=== Section Start ===
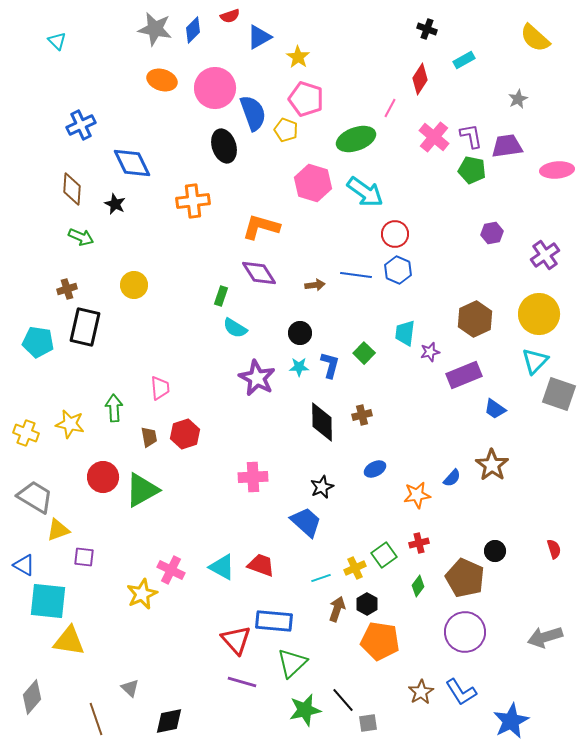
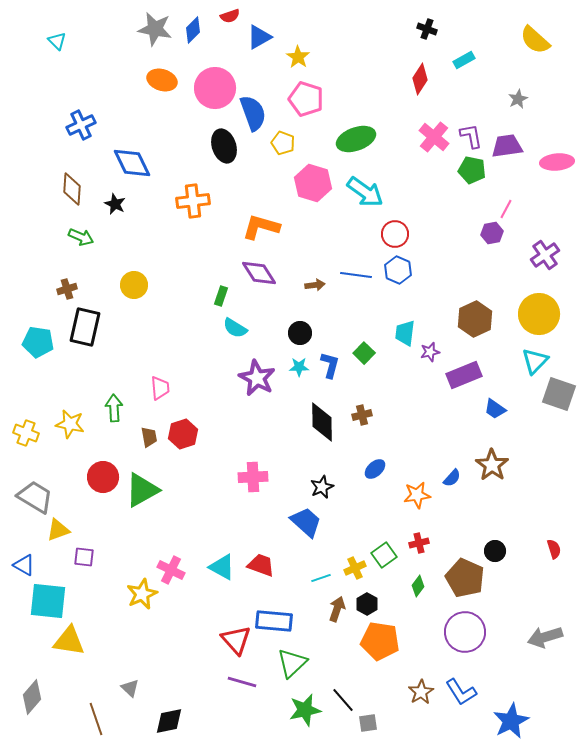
yellow semicircle at (535, 38): moved 2 px down
pink line at (390, 108): moved 116 px right, 101 px down
yellow pentagon at (286, 130): moved 3 px left, 13 px down
pink ellipse at (557, 170): moved 8 px up
red hexagon at (185, 434): moved 2 px left
blue ellipse at (375, 469): rotated 15 degrees counterclockwise
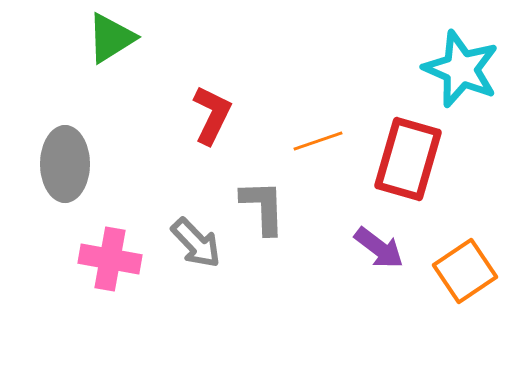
=== Section End ===
* **Brief**: Nothing but the records, copied exactly and stripped of pictures, should be returned.

* **Answer space**:
yellow semicircle at (535, 38): moved 2 px down
pink line at (390, 108): moved 116 px right, 101 px down
yellow pentagon at (286, 130): moved 3 px left, 13 px down
pink ellipse at (557, 170): moved 8 px up
red hexagon at (185, 434): moved 2 px left
blue ellipse at (375, 469): rotated 15 degrees counterclockwise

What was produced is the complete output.